- Activity -
Stop at the line containing "(483, 708) = (461, 658): black": write out every line from the beginning of the entries up to and including it, minus the pictures.

[Before-and-after scene images]
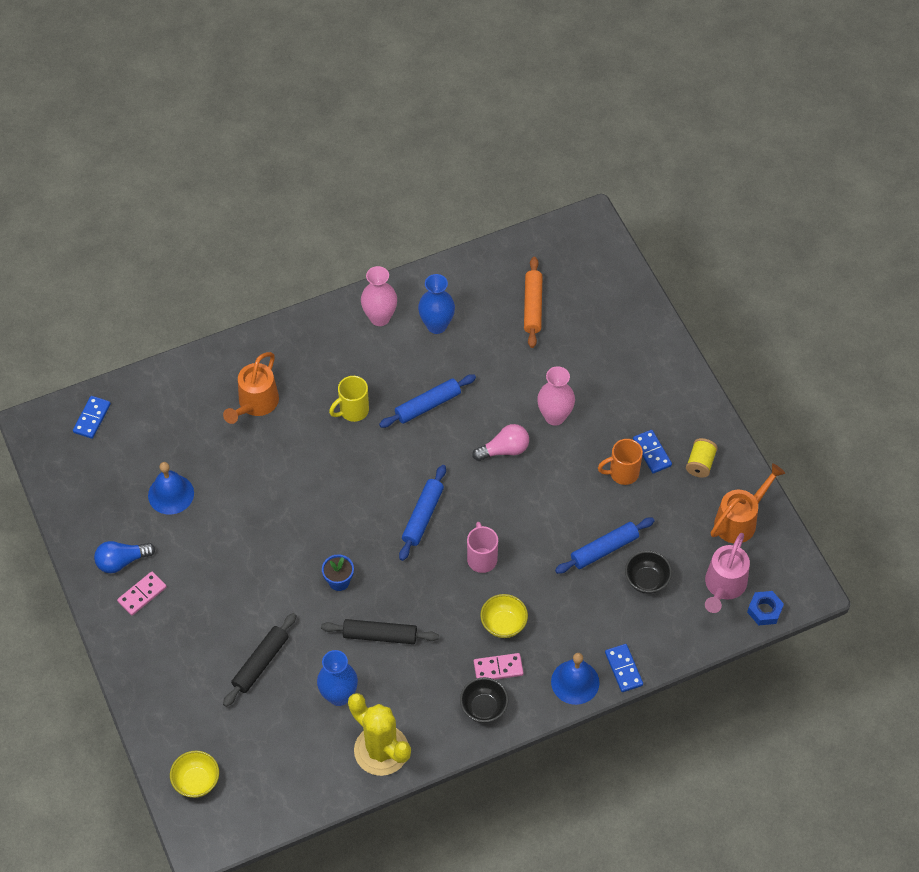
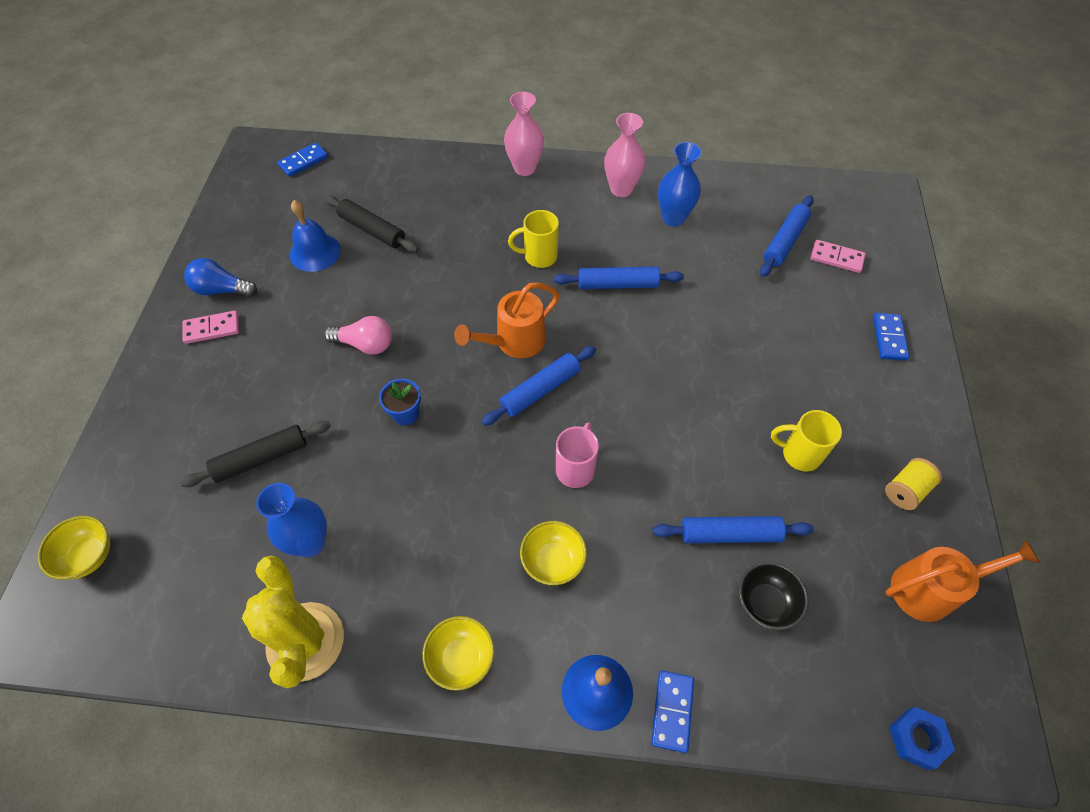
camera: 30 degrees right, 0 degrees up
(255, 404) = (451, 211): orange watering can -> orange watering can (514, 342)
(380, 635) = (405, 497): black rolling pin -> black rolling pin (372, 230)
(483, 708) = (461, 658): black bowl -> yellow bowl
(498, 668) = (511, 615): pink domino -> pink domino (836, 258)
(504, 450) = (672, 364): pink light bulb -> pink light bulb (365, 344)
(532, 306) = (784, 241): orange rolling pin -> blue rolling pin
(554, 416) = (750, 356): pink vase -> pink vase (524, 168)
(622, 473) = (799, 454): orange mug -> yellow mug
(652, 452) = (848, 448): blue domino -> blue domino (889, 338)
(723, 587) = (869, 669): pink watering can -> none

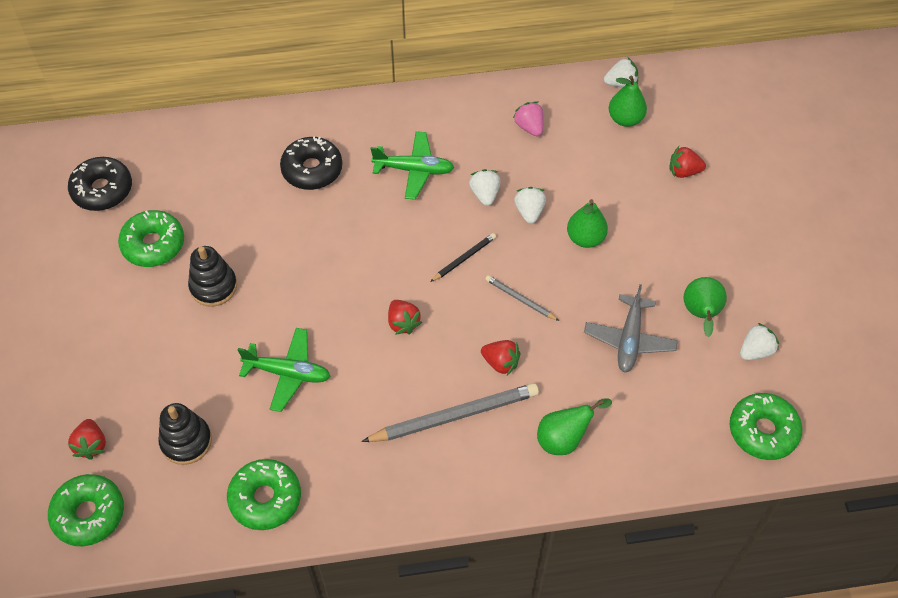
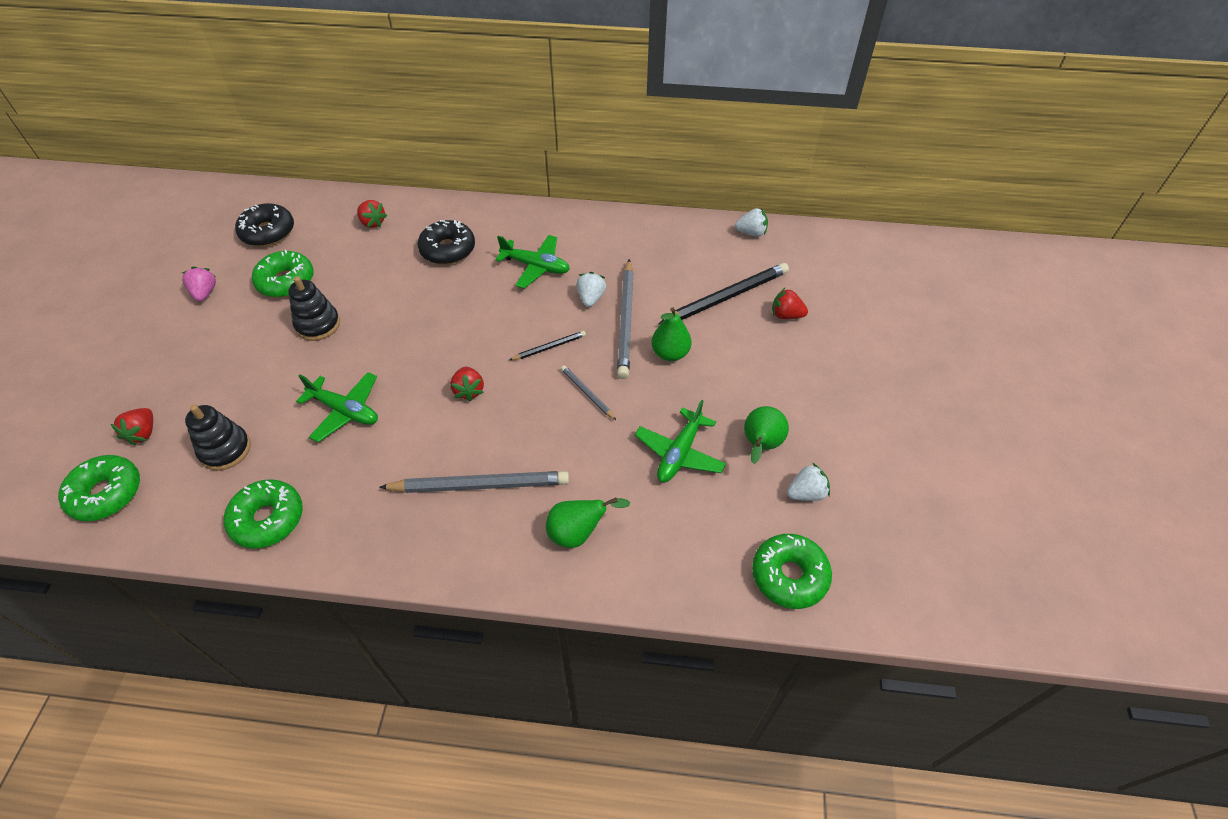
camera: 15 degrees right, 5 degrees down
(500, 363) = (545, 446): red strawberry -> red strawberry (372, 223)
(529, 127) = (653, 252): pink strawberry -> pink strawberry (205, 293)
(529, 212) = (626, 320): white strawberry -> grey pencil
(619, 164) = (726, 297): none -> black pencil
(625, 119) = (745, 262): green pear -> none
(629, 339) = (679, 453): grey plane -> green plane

- Answer below -
camera: 30 degrees right, 0 degrees up
(255, 404) = (451, 211): orange watering can -> orange watering can (514, 342)
(380, 635) = (405, 497): black rolling pin -> black rolling pin (372, 230)
(483, 708) = (461, 658): black bowl -> yellow bowl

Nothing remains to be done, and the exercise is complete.